Search term "bowling": please copy every line of the records below that contains it.

*Data extracts*:

----------------

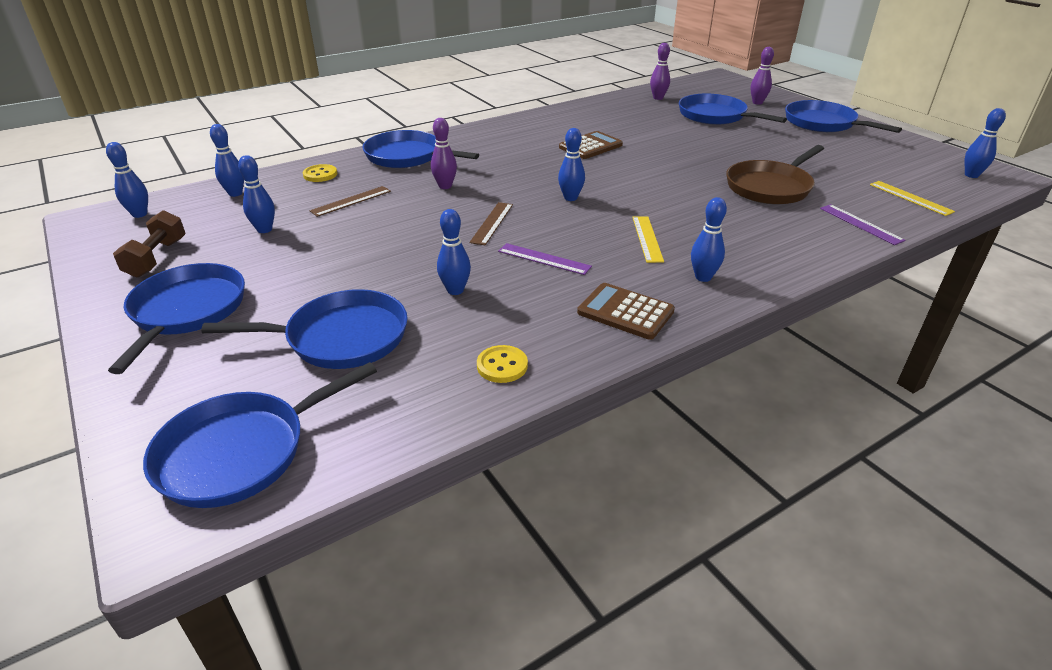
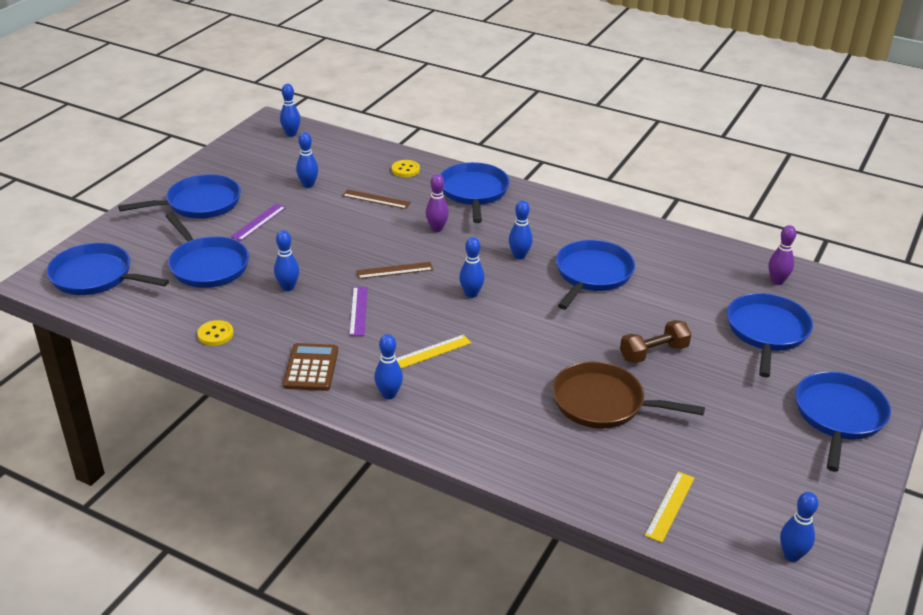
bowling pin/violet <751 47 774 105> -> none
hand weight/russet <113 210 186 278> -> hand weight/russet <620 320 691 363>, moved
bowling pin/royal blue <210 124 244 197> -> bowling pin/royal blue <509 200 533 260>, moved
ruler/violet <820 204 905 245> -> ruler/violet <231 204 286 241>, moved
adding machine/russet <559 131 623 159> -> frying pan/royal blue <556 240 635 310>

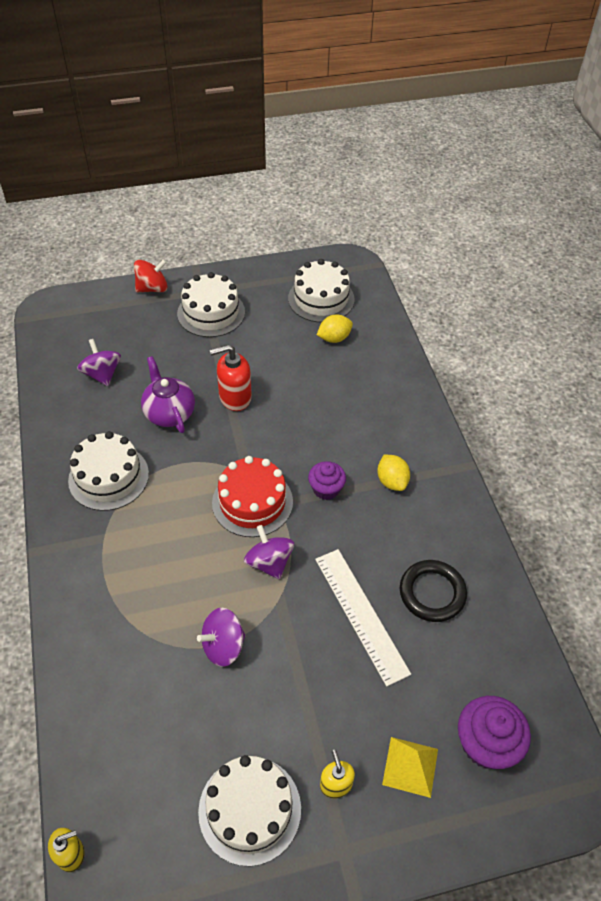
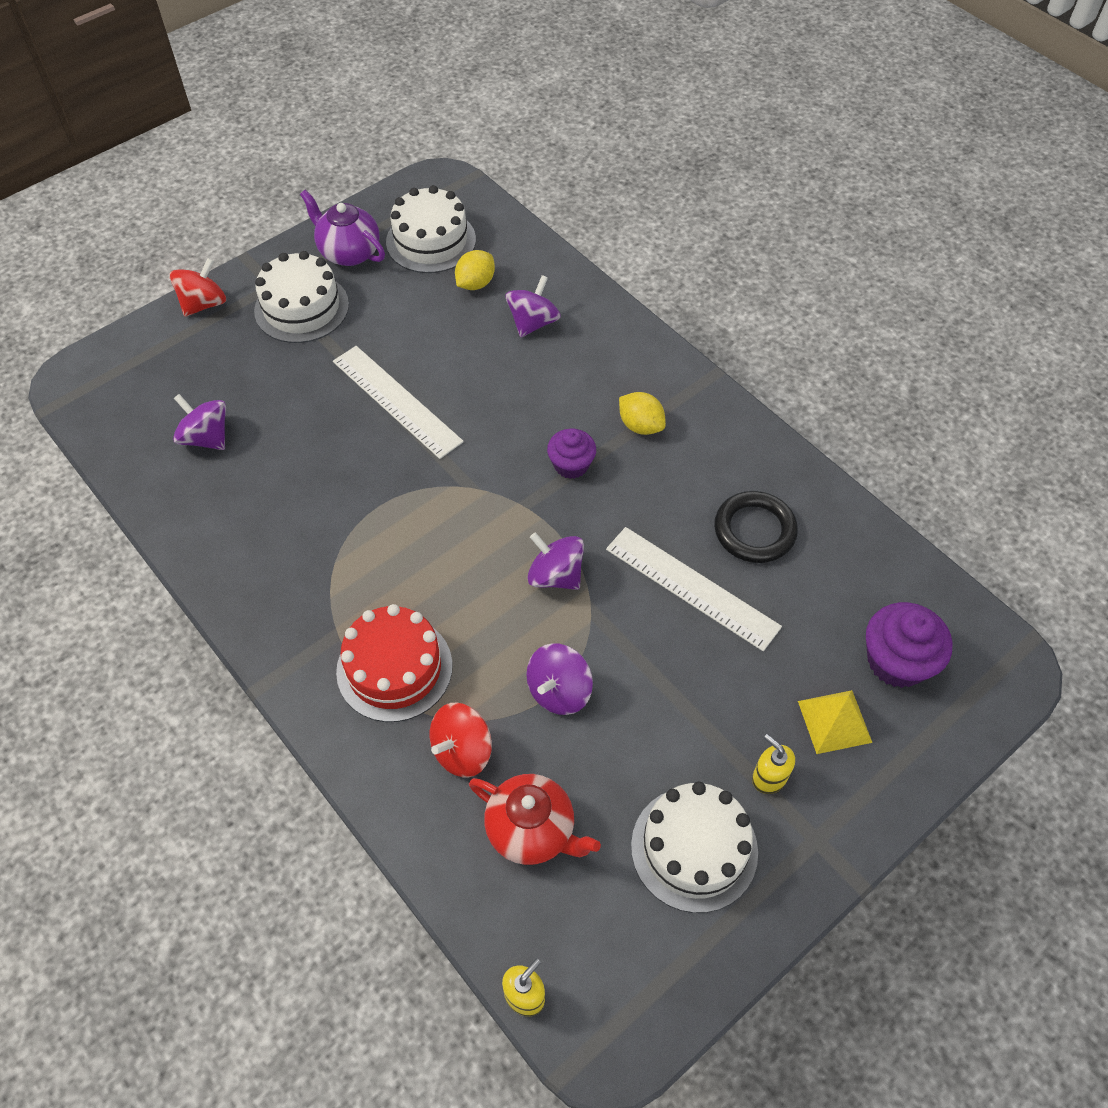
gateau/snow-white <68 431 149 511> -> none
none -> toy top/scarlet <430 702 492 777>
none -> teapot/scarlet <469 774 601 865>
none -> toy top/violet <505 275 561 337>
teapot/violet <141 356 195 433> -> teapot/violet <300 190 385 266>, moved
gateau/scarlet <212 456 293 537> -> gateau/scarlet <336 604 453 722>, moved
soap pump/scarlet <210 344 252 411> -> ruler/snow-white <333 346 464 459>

----------------

*Answer to the problem*:
bowling pin/violet <751 47 774 105> -> none
bowling pin/royal blue <210 124 244 197> -> bowling pin/royal blue <509 200 533 260>, moved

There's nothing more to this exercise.